**TASK DIRECTIONS**
Write the listing out again word for word, skipping each picture.

--- START ---

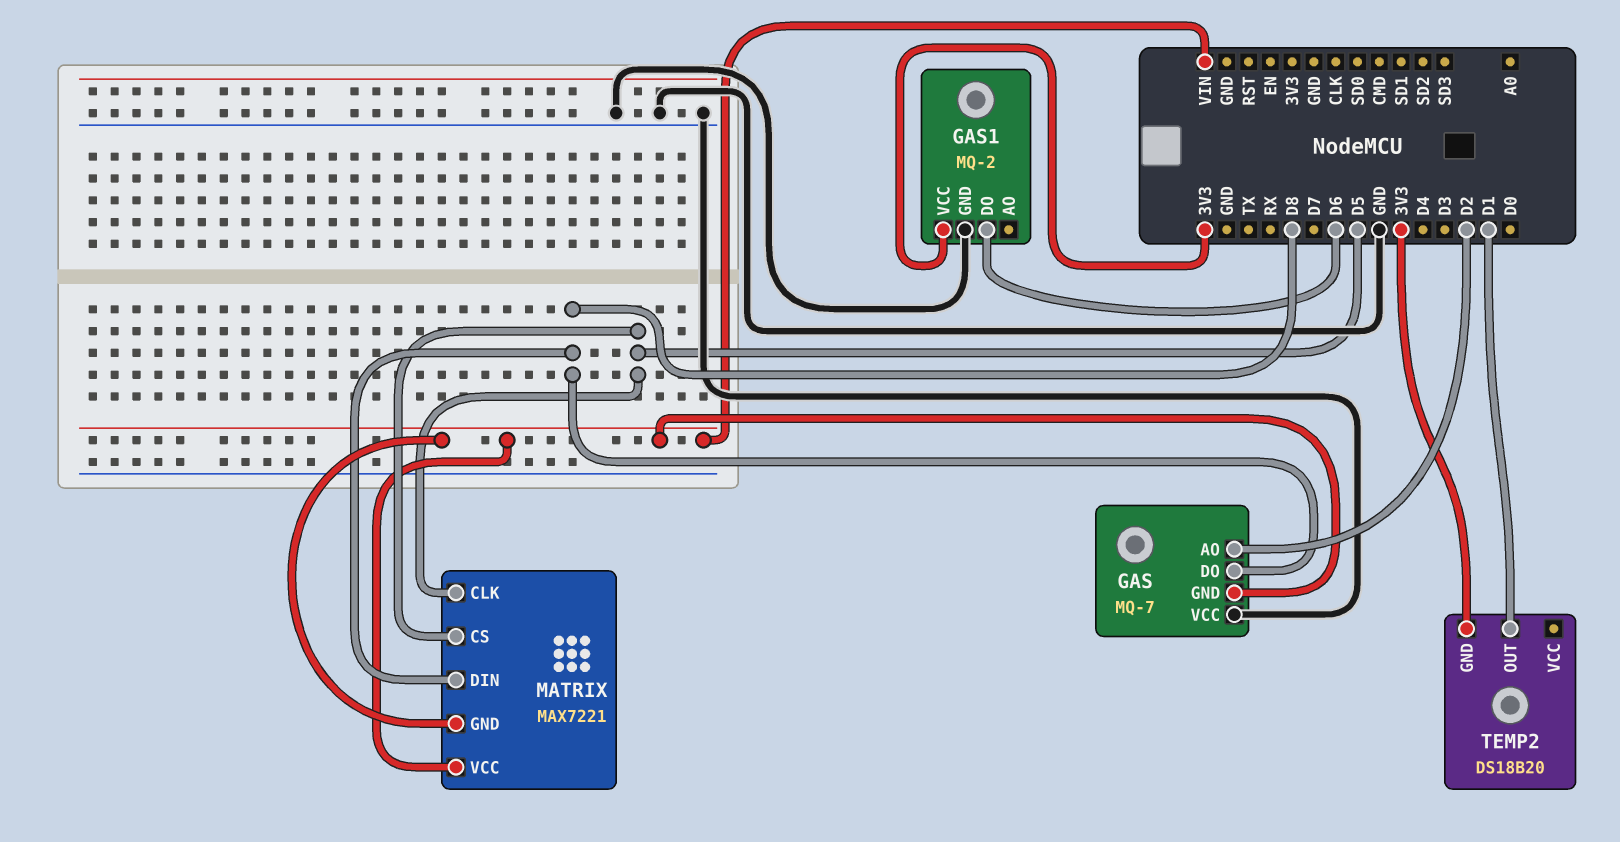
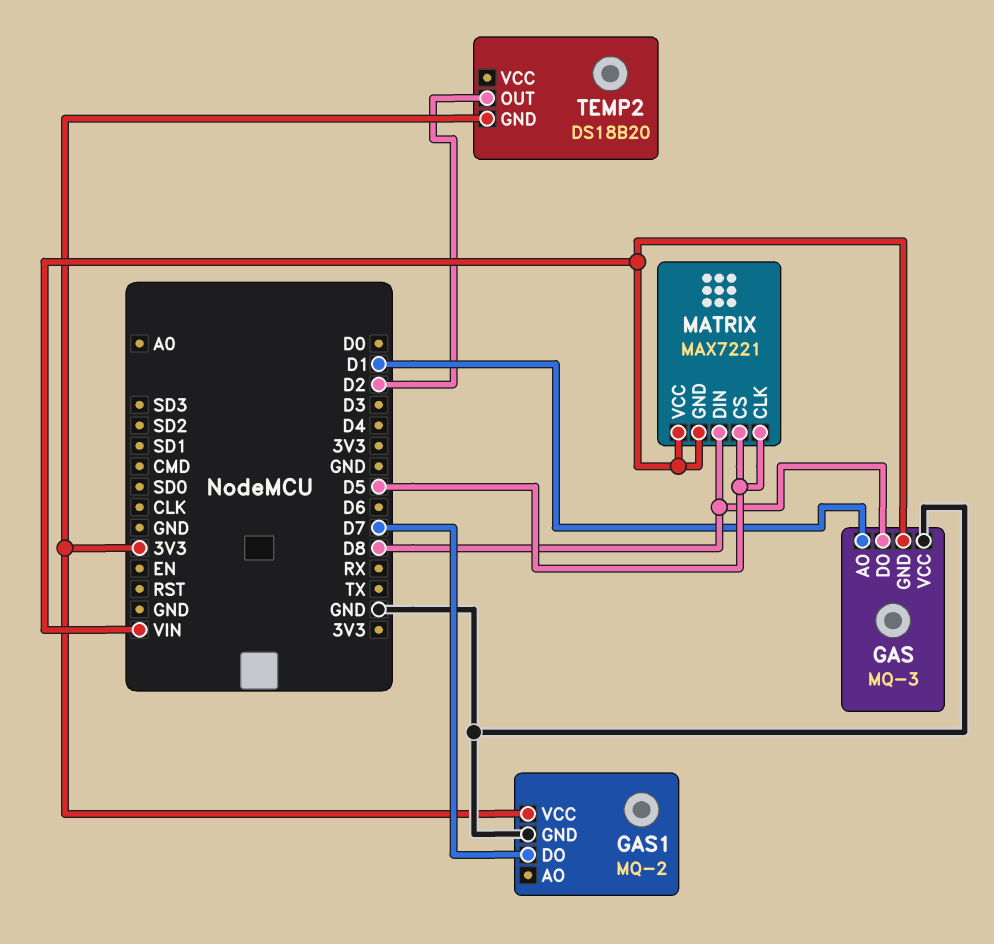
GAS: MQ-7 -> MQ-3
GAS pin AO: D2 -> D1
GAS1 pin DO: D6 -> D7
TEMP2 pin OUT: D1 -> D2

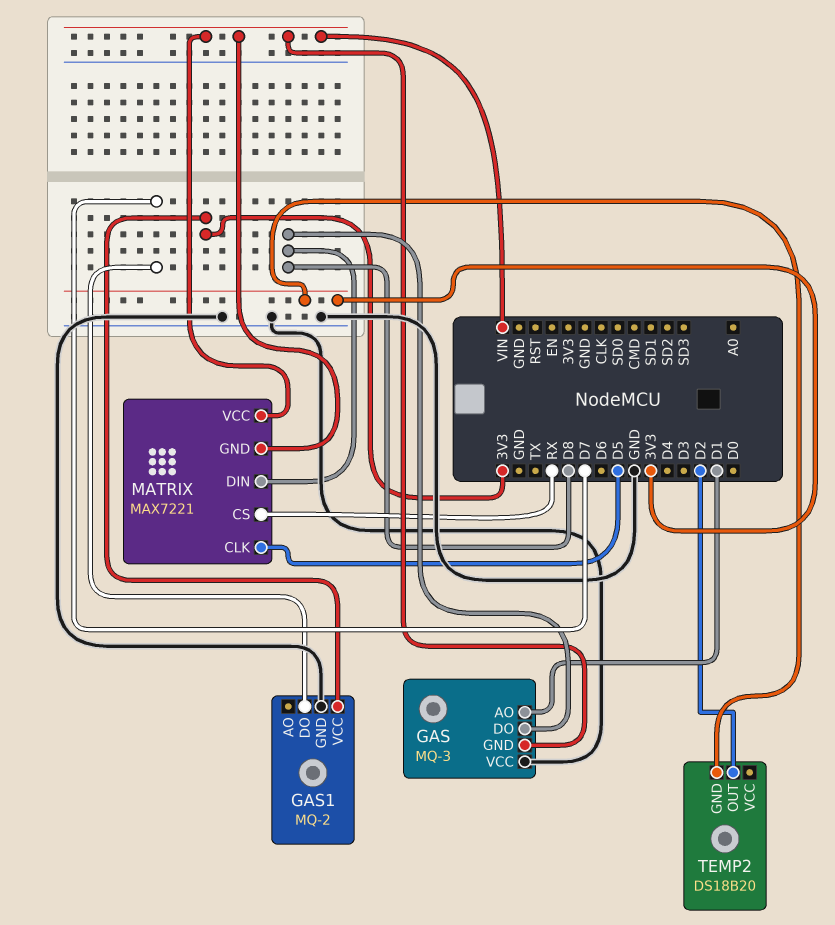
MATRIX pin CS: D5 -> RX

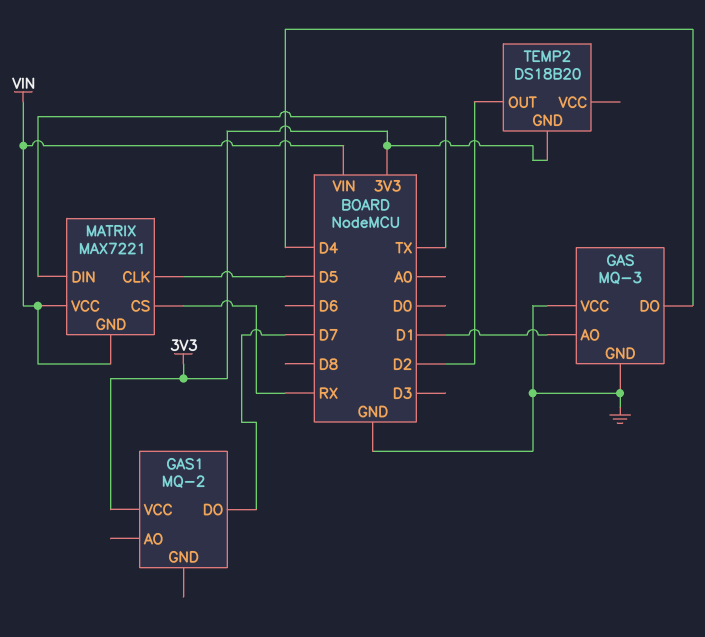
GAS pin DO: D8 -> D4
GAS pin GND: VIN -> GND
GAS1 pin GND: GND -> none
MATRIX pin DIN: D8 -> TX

--- END ---

**PROBLEM SOLUTION**
GAS: MQ-7 -> MQ-3
GAS pin AO: D2 -> D1
GAS1 pin DO: D6 -> D7
TEMP2 pin OUT: D1 -> D2

MATRIX pin CS: D5 -> RX

GAS pin DO: D8 -> D4
GAS pin GND: VIN -> GND
GAS1 pin GND: GND -> none
MATRIX pin DIN: D8 -> TX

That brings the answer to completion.